> **Information provided**
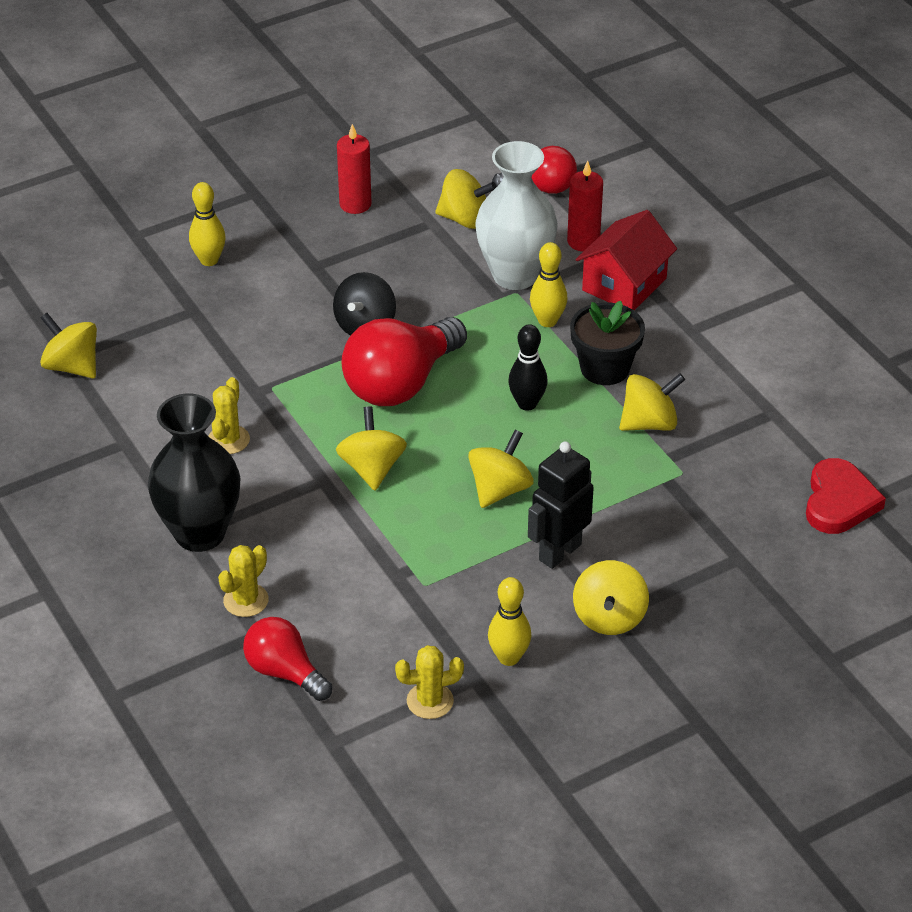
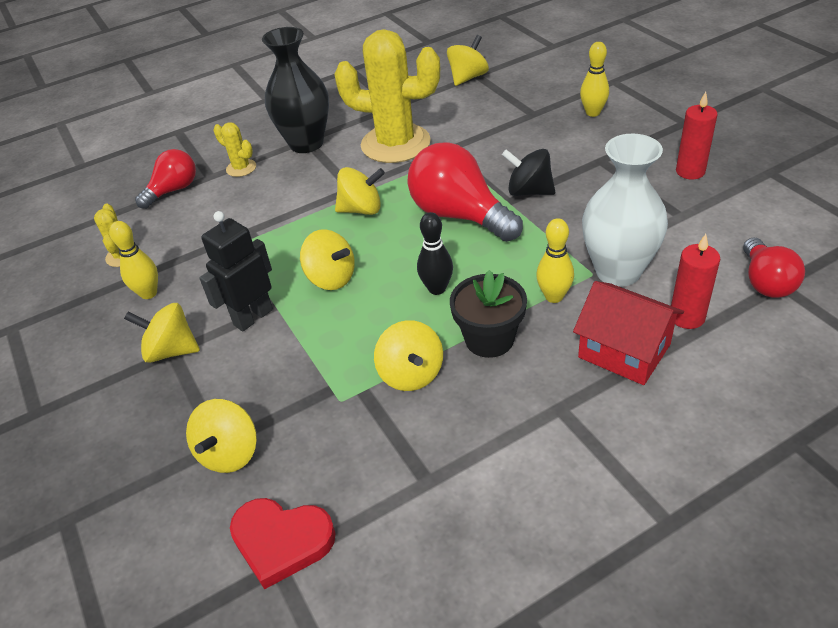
camera: 95 degrees right, 0 degrees up
(228, 440) = (395, 144): yellow cactus -> yellow cactus, size x2.31
(464, 219) = (693, 234): yellow spinning top -> yellow spinning top (229, 453)
(559, 552) = (253, 317): black robot -> black robot turned 90 degrees counterclockwise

> **Task brief**
Return all lines in the data that include the word "yellow".

> **Task output**
(228, 440) = (395, 144): yellow cactus -> yellow cactus, size x2.31
(464, 219) = (693, 234): yellow spinning top -> yellow spinning top (229, 453)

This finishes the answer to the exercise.